[Task goal]
Retype the listing exactly, with no images.

══ Information

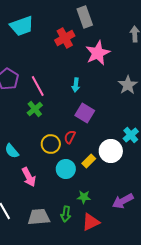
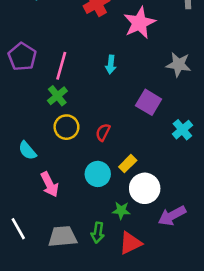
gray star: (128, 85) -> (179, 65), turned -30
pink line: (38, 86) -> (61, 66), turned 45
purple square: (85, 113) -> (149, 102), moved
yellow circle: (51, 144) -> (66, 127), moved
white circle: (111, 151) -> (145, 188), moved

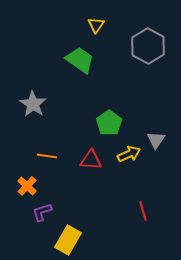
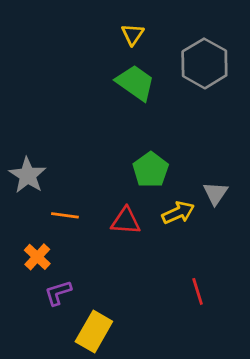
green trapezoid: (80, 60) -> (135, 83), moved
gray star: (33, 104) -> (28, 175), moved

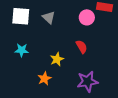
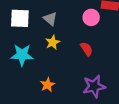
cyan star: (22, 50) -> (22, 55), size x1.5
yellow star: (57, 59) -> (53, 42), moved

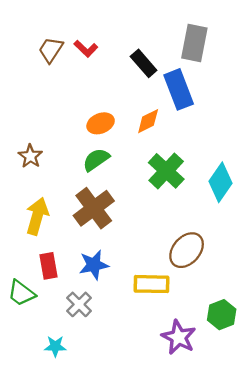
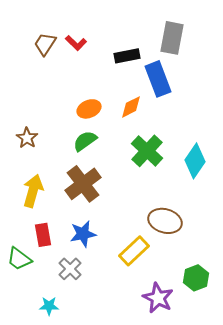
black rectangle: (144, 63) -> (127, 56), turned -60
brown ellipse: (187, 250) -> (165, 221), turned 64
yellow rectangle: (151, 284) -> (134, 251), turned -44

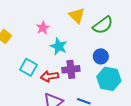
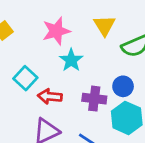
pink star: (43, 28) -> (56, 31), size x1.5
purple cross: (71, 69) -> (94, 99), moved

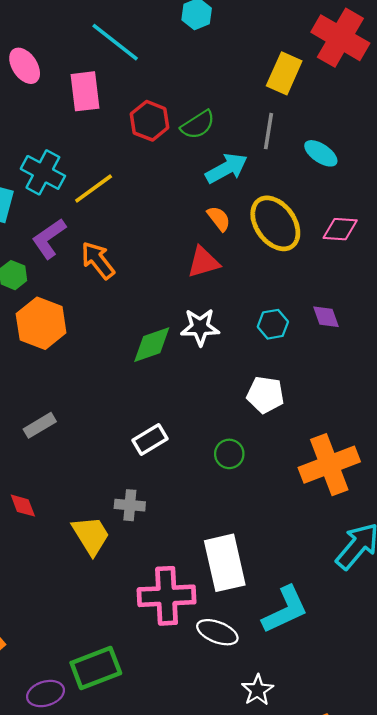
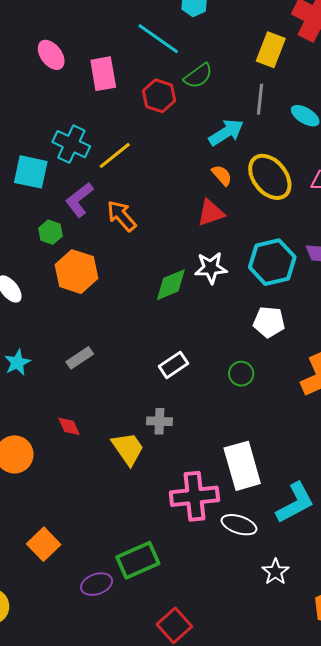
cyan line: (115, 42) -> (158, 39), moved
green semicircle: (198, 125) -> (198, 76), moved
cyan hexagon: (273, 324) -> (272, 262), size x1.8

════

[Answer space]
gray star: (128, 85) -> (179, 65), turned -30
pink line: (38, 86) -> (61, 66), turned 45
purple square: (85, 113) -> (149, 102), moved
yellow circle: (51, 144) -> (66, 127), moved
white circle: (111, 151) -> (145, 188), moved

green trapezoid: (80, 60) -> (135, 83), moved
gray star: (33, 104) -> (28, 175), moved

cyan star: (22, 50) -> (22, 55), size x1.5
yellow star: (57, 59) -> (53, 42), moved

black rectangle: (144, 63) -> (127, 56), turned -60
brown ellipse: (187, 250) -> (165, 221), turned 64
yellow rectangle: (151, 284) -> (134, 251), turned -44

pink star: (43, 28) -> (56, 31), size x1.5
purple cross: (71, 69) -> (94, 99), moved

cyan line: (115, 42) -> (158, 39), moved
green semicircle: (198, 125) -> (198, 76), moved
cyan hexagon: (273, 324) -> (272, 262), size x1.8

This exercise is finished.